* [YOUR INSTRUCTIONS] Pick out each line in the entries that contains the word "perspective", matching case exactly, and copy those lines.

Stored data
■ ■ ■ ■ ■

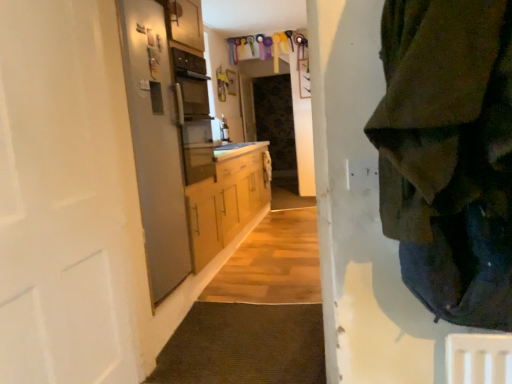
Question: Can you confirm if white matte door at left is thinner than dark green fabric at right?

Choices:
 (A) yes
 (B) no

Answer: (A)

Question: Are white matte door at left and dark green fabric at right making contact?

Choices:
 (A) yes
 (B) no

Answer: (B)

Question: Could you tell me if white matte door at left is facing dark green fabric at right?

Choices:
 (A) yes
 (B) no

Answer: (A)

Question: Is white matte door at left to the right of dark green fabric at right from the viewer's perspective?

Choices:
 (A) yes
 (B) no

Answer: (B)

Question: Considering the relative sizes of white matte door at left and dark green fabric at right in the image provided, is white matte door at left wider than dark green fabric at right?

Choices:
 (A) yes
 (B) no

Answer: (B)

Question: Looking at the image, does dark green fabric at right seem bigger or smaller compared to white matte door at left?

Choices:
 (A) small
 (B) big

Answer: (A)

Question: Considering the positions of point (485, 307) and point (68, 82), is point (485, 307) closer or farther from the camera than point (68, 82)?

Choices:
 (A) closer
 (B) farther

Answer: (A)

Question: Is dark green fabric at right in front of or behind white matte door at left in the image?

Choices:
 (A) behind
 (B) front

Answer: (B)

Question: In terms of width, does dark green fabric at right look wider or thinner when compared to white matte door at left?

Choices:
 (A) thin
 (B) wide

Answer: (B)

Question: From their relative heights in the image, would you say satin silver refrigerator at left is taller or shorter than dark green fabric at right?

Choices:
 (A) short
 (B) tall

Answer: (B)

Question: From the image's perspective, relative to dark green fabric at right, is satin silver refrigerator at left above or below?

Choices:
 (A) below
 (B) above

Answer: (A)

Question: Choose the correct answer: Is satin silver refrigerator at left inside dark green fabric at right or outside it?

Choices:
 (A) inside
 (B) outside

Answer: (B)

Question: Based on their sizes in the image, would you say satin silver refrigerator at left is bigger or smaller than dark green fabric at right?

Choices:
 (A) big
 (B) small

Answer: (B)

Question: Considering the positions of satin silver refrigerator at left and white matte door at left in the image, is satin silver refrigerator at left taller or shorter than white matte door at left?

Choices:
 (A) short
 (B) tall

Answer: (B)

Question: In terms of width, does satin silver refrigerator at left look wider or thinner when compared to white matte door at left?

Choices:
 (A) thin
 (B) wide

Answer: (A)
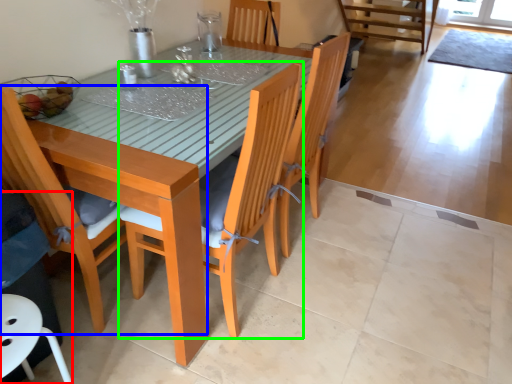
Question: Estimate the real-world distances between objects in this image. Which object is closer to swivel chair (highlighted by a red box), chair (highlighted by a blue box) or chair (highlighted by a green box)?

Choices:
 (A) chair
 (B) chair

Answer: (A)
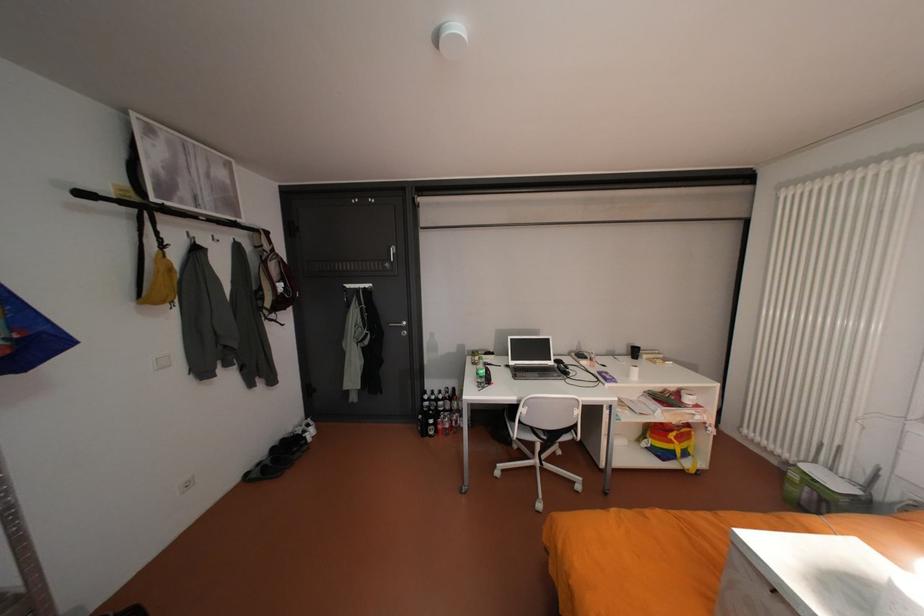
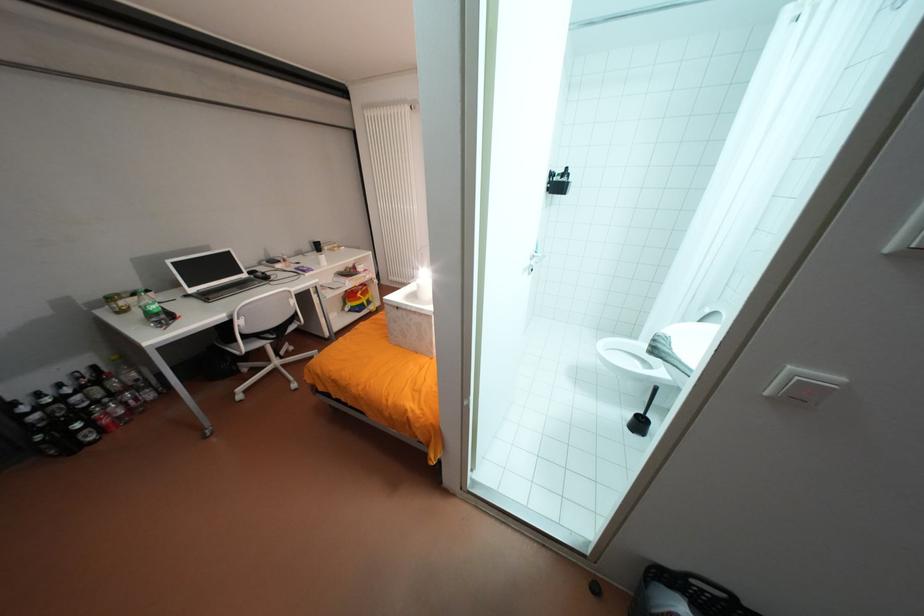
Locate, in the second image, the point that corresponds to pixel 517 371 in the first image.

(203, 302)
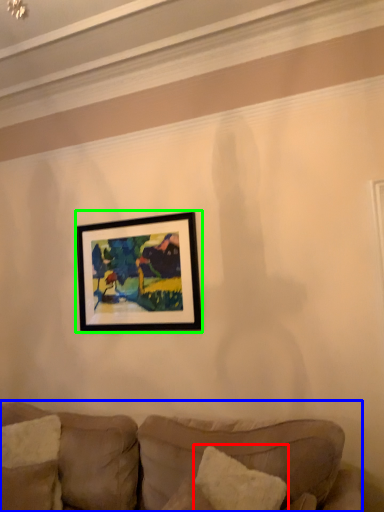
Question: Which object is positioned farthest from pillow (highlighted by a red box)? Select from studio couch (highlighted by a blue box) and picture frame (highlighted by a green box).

■ ■ ■ ■ ■

* [ANSWER BOX]
Question: Is white matte door at left to the right of dark green fabric at right from the viewer's perspective?
Question: From the image's perspective, relative to dark green fabric at right, is satin silver refrigerator at left above or below?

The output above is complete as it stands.